**ENTRIES SHOWN:**
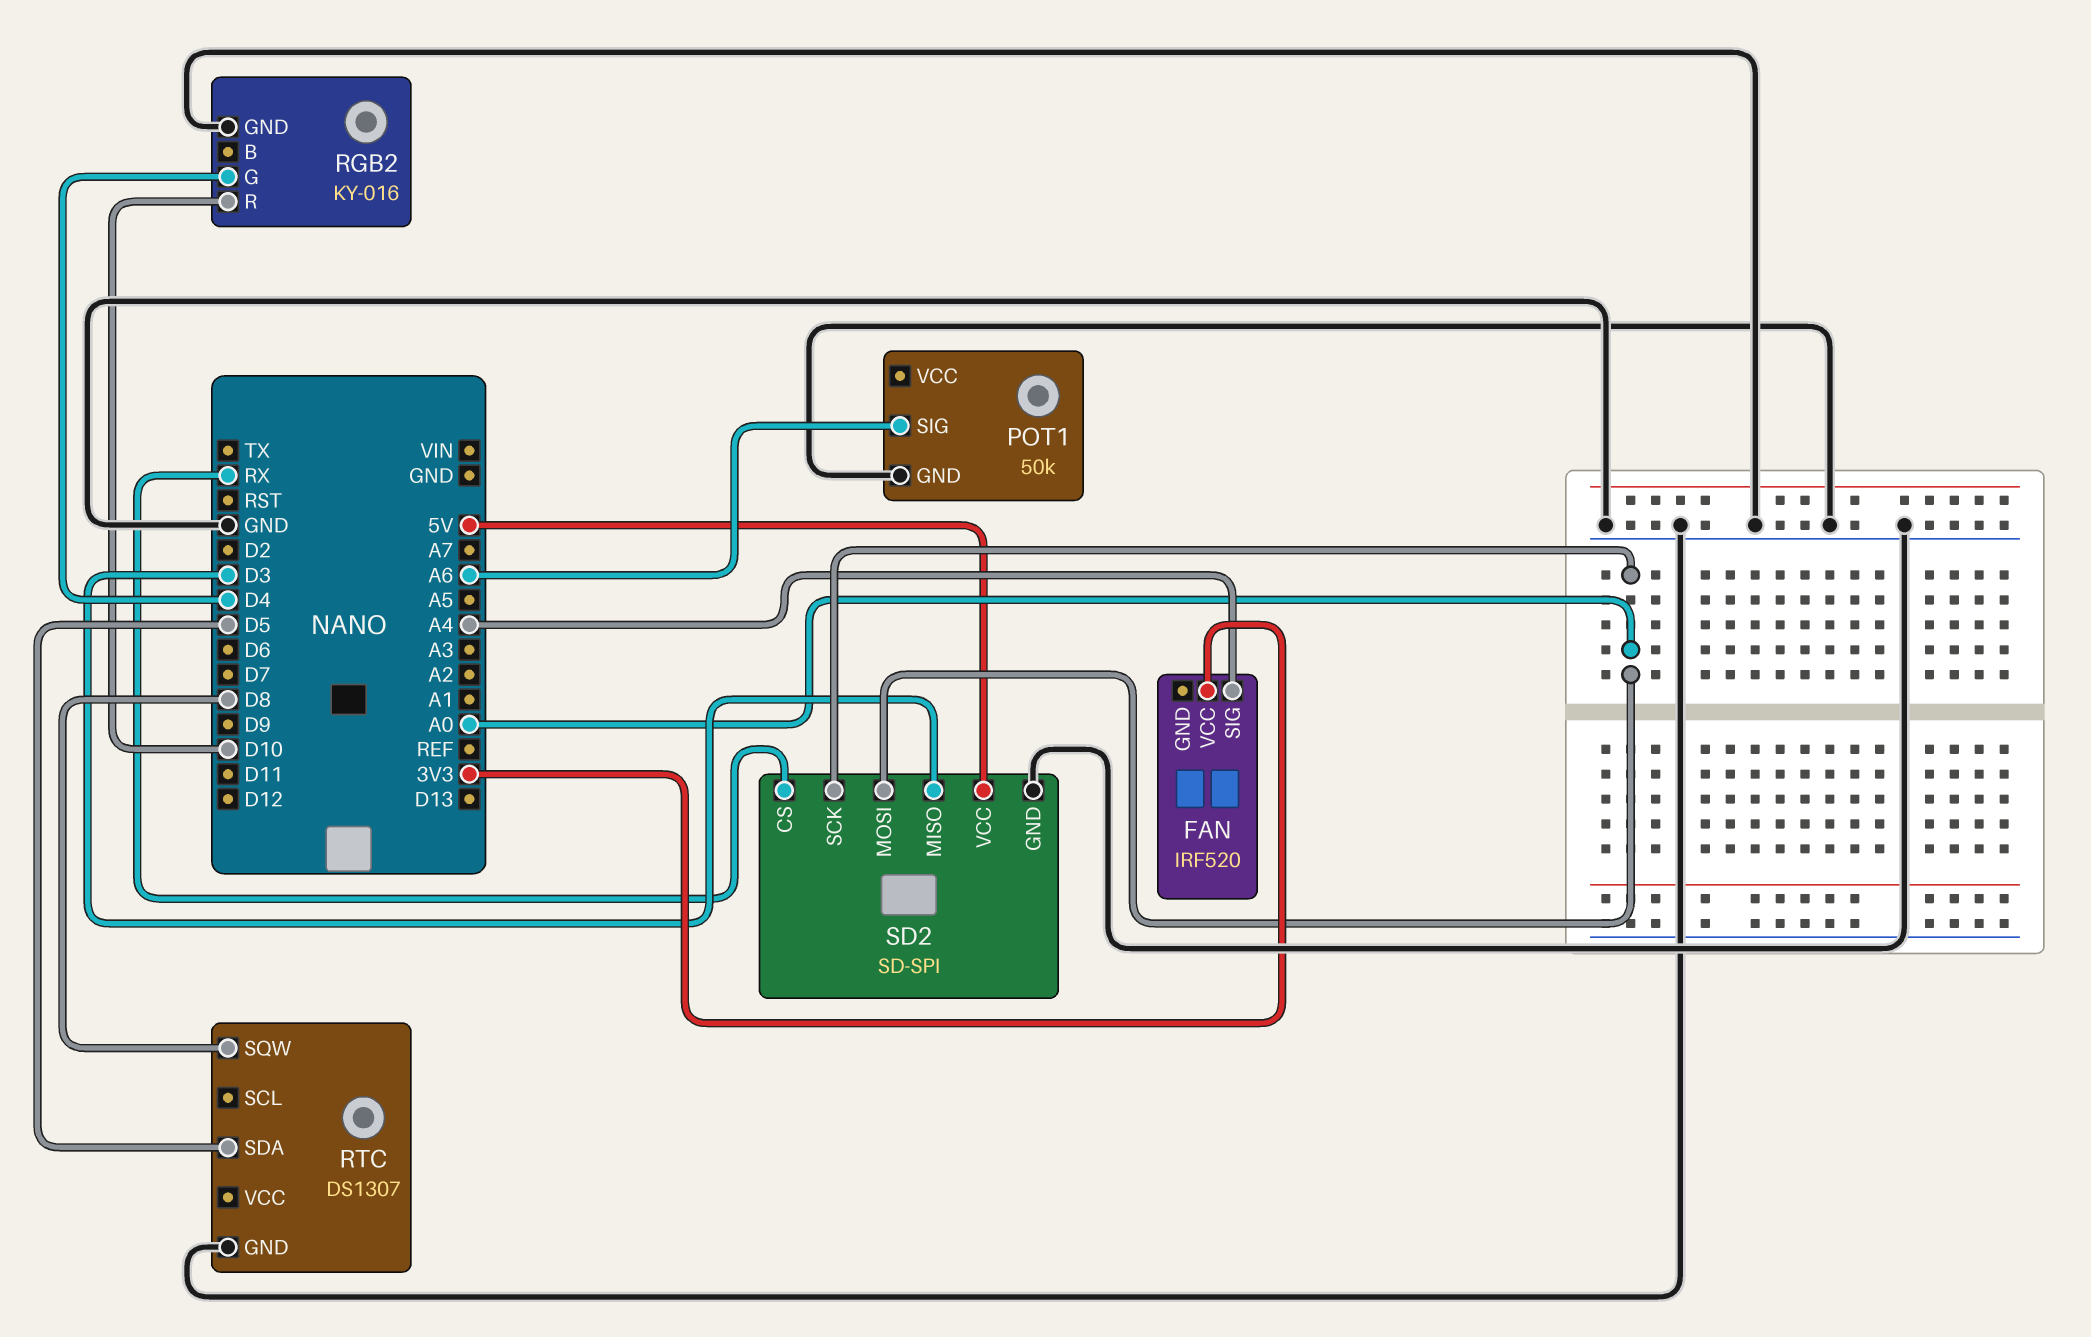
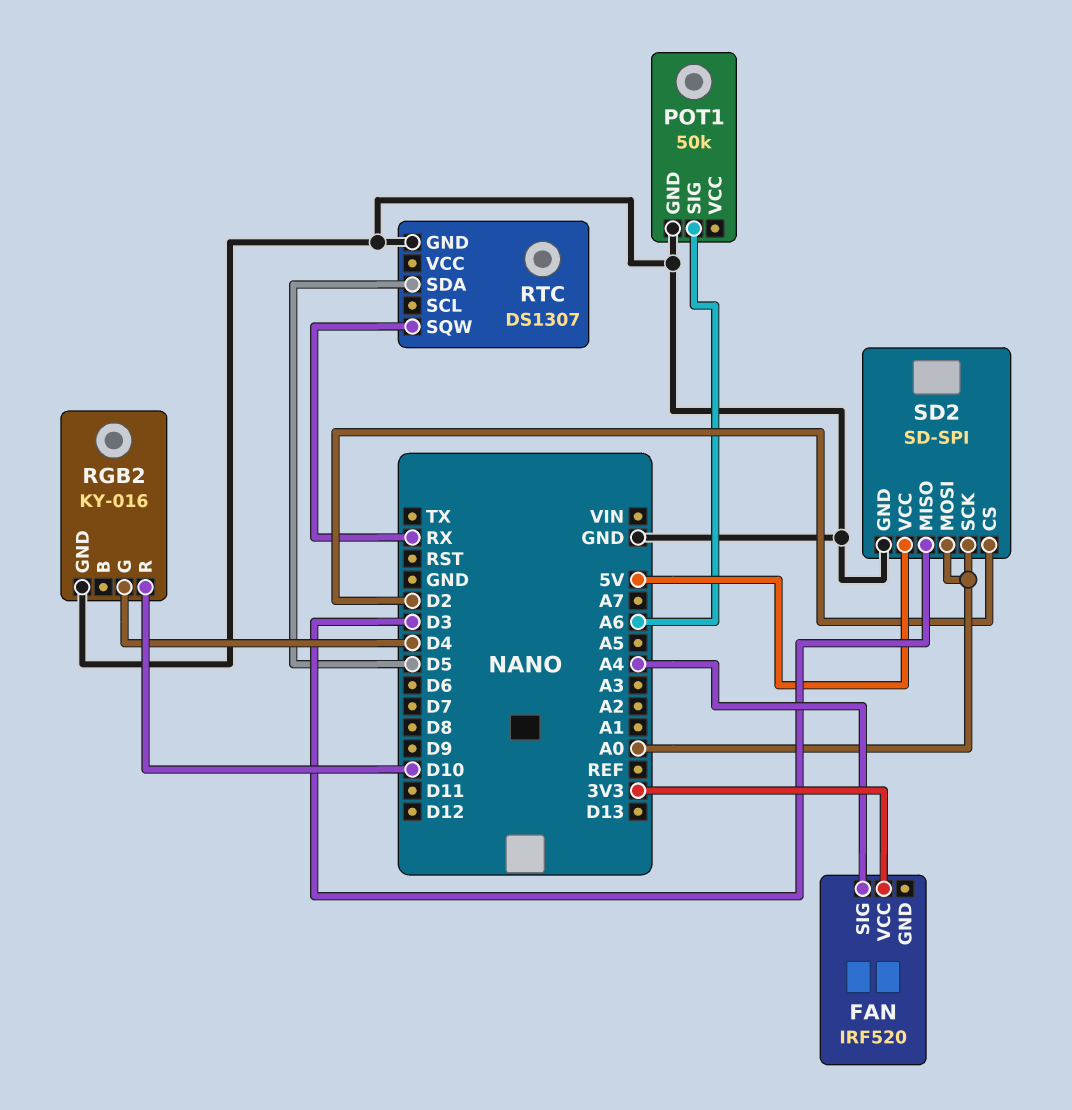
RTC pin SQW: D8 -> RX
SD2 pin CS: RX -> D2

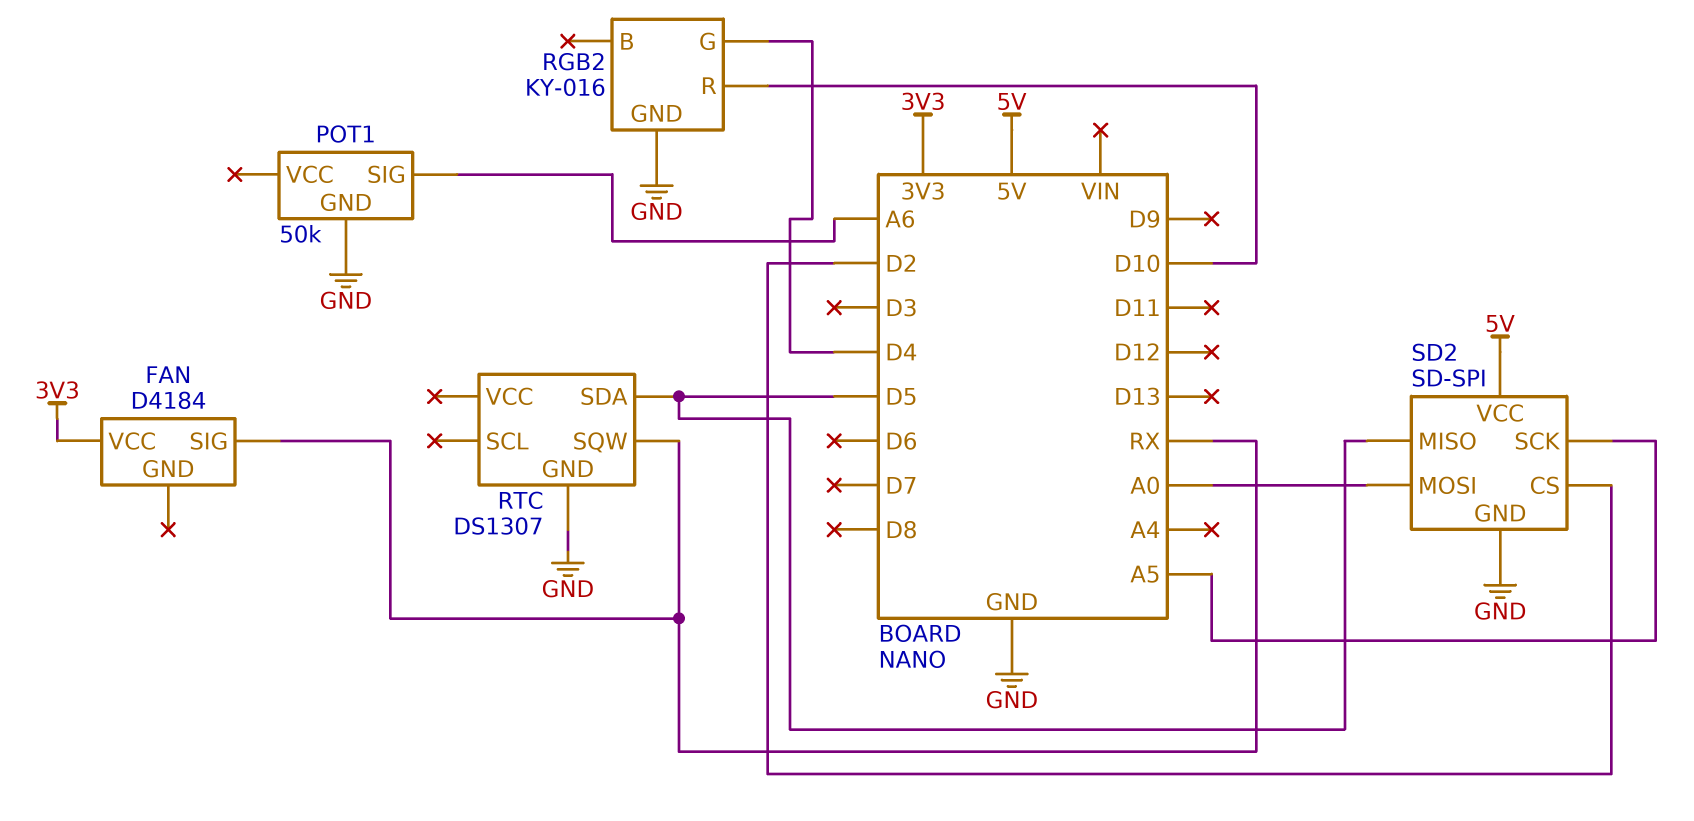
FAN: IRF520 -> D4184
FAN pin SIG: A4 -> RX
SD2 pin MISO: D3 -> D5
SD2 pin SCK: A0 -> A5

**WHAT THE TASK REQUIRES:**
Exactly the lines from the one containing "FAN: IRF520 -> D4184" through the last line of the records are to be transcribed, both endpoints included.

**SOLUTION TO THE EXERCISE:**
FAN: IRF520 -> D4184
FAN pin SIG: A4 -> RX
SD2 pin MISO: D3 -> D5
SD2 pin SCK: A0 -> A5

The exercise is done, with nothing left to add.